> Task objective:
With the pictures left out, retype exactly the lines below starting at the line that contains "[(538,154),(551,160),(558,141),(545,137),(538,154)]" and ending at the line that contains "[(473,224),(483,245),(501,236),(490,216),(473,224)]".

** Extracted data follows **

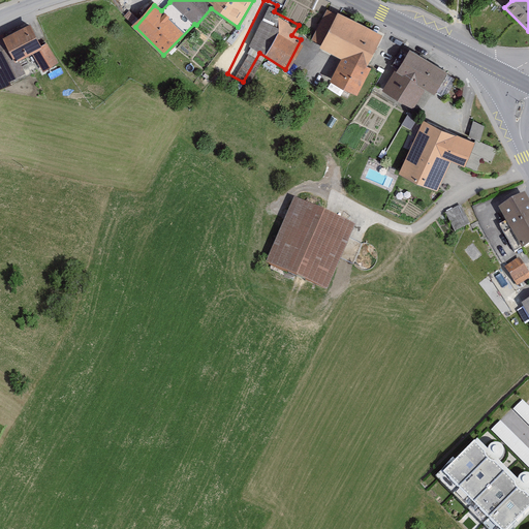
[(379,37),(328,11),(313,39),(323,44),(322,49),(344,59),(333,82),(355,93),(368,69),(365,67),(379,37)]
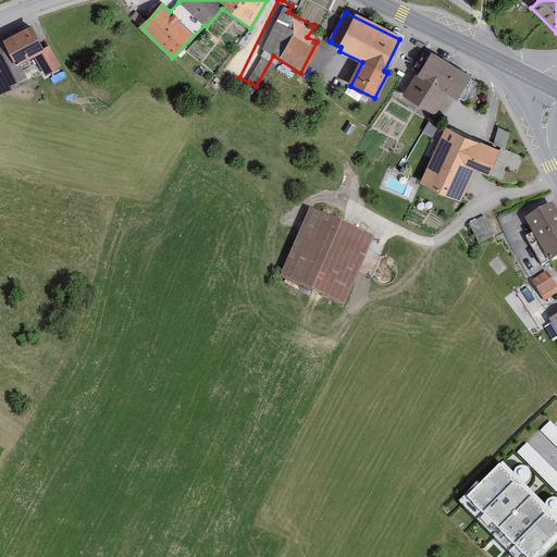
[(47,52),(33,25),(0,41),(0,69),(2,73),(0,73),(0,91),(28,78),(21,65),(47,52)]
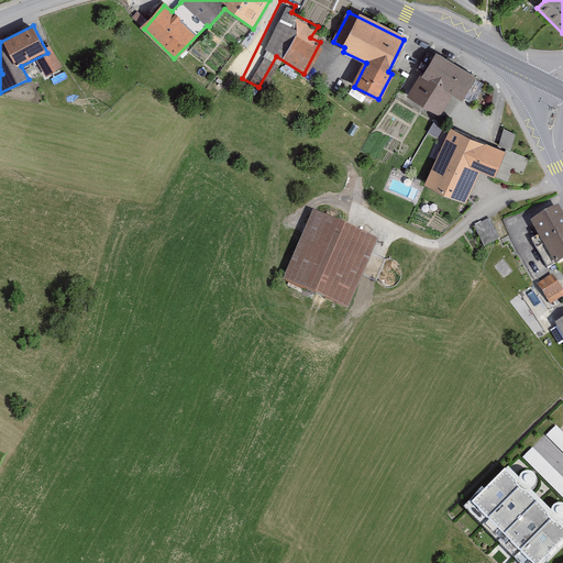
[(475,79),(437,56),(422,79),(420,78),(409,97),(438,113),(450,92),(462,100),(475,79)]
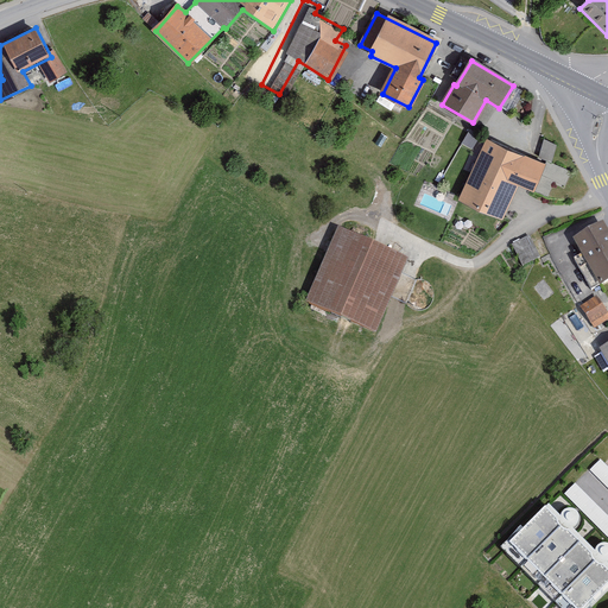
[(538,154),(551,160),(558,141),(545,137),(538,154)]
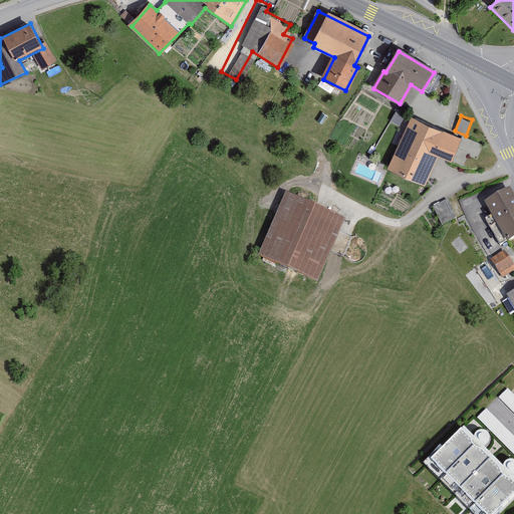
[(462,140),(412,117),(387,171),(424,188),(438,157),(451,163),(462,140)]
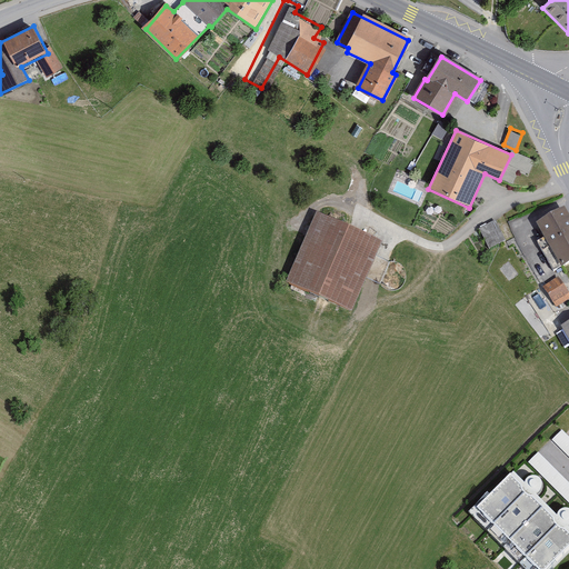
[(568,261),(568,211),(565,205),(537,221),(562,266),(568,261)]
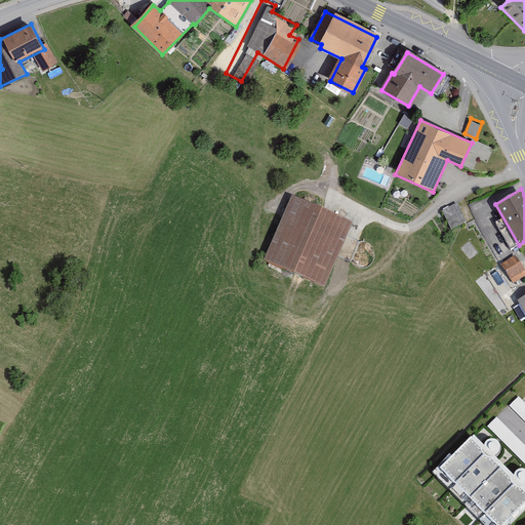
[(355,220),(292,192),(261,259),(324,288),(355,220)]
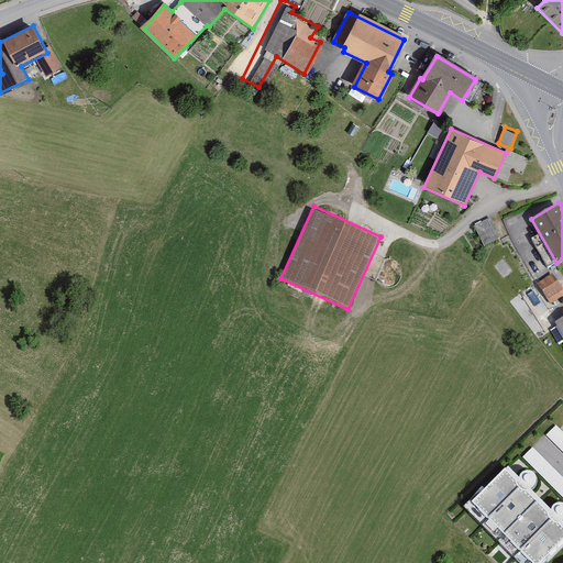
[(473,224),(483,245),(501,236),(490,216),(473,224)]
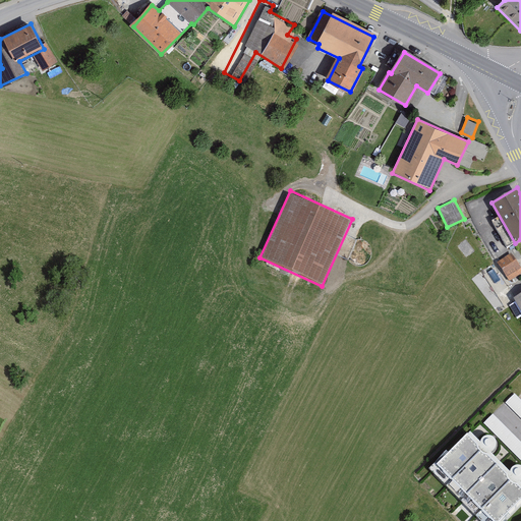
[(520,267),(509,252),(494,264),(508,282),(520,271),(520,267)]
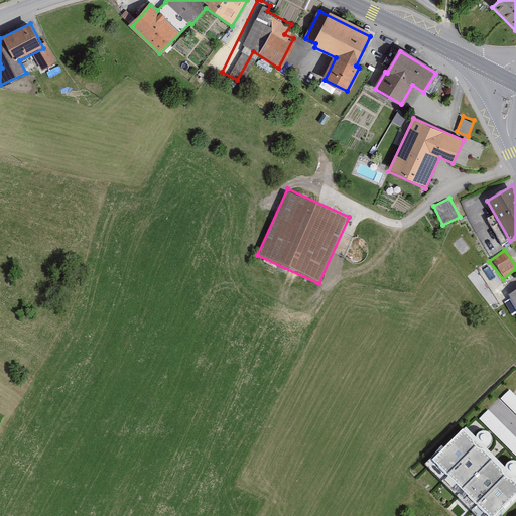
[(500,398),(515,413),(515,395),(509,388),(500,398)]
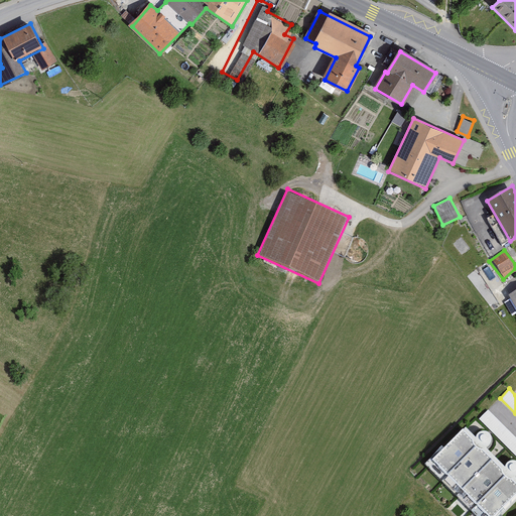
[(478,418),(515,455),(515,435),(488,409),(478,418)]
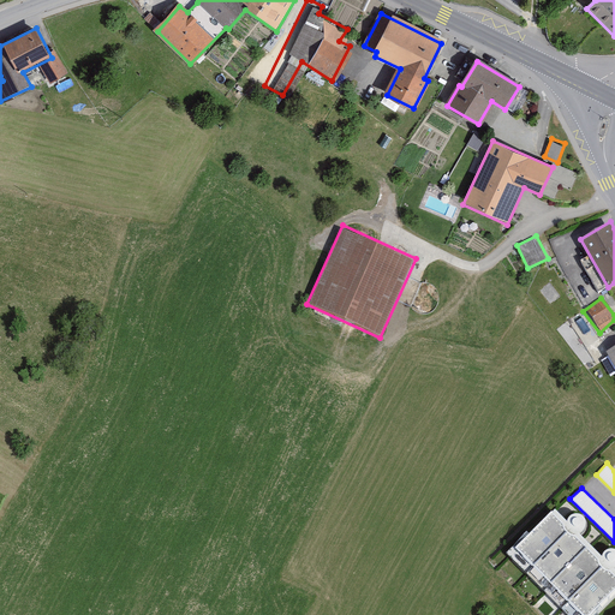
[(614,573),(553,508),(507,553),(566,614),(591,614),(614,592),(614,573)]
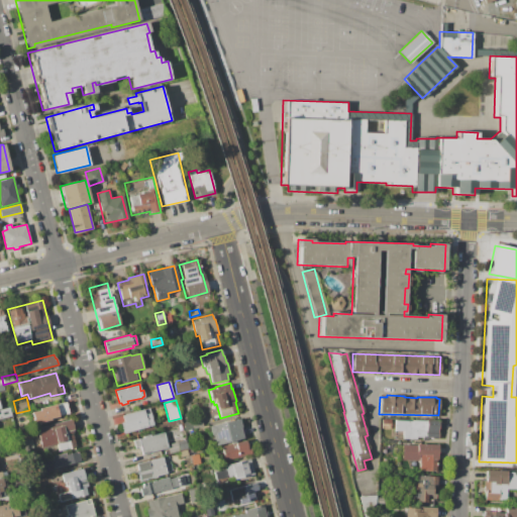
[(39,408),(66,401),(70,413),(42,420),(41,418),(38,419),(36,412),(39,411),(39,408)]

** End of Extracted data **
** Extracted data follows **

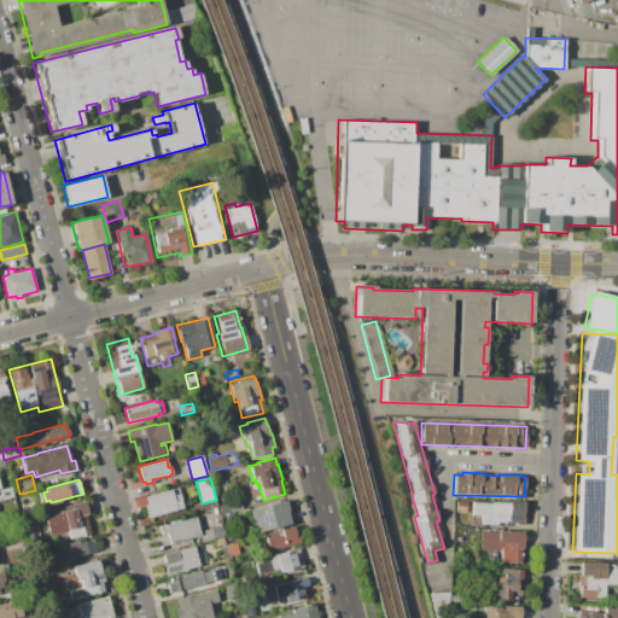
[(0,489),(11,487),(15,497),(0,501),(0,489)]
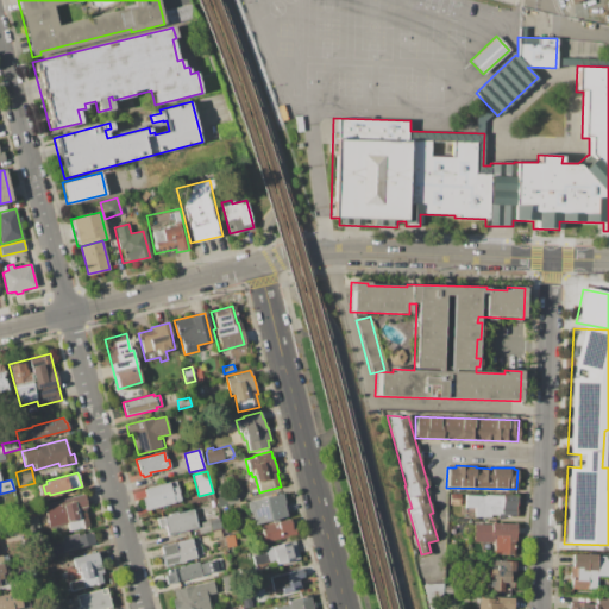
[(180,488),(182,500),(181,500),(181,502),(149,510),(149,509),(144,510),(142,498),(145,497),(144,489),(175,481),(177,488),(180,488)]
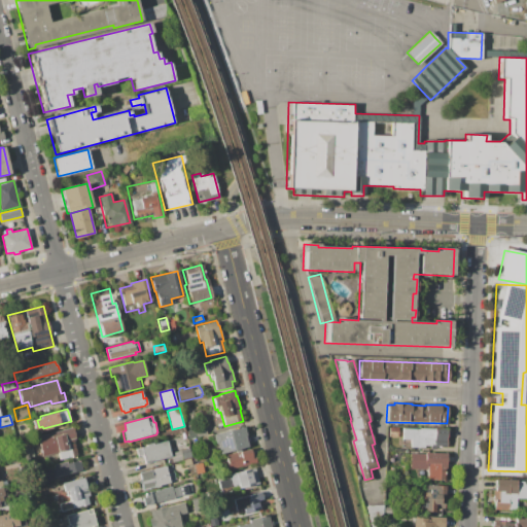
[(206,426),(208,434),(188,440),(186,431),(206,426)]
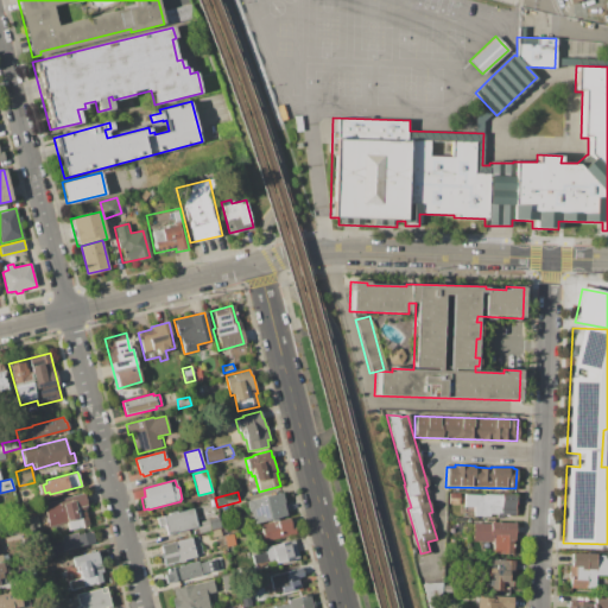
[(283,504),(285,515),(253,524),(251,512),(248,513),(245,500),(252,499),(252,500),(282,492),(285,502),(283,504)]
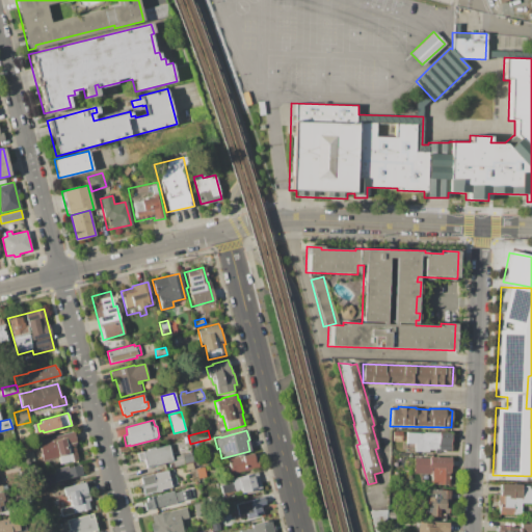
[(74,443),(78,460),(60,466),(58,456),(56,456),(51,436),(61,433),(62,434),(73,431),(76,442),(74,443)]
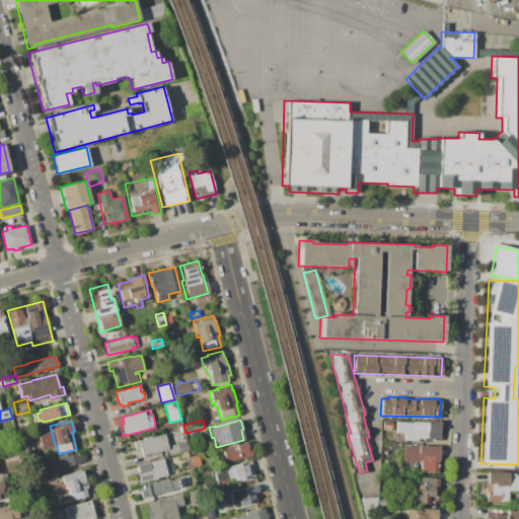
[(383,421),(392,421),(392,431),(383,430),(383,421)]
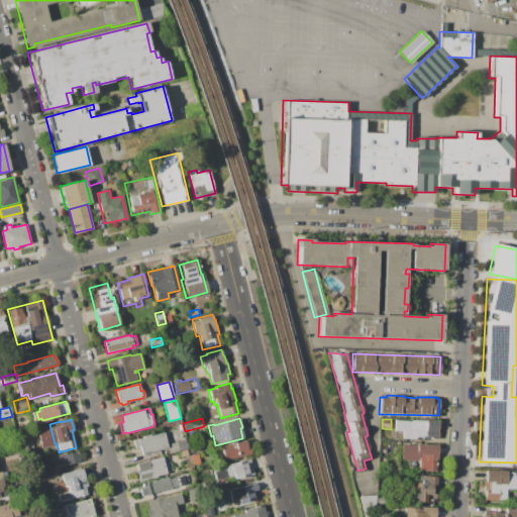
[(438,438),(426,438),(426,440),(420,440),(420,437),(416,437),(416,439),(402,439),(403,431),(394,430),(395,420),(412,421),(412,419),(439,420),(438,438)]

** End of Extracted data **

> Task output:
[(538,154),(551,160),(558,141),(545,137),(538,154)]
[(462,140),(412,117),(387,171),(424,188),(438,157),(451,163),(462,140)]
[(568,261),(568,211),(565,205),(537,221),(562,266),(568,261)]
[(355,220),(292,192),(261,259),(324,288),(355,220)]
[(473,224),(483,245),(501,236),(490,216),(473,224)]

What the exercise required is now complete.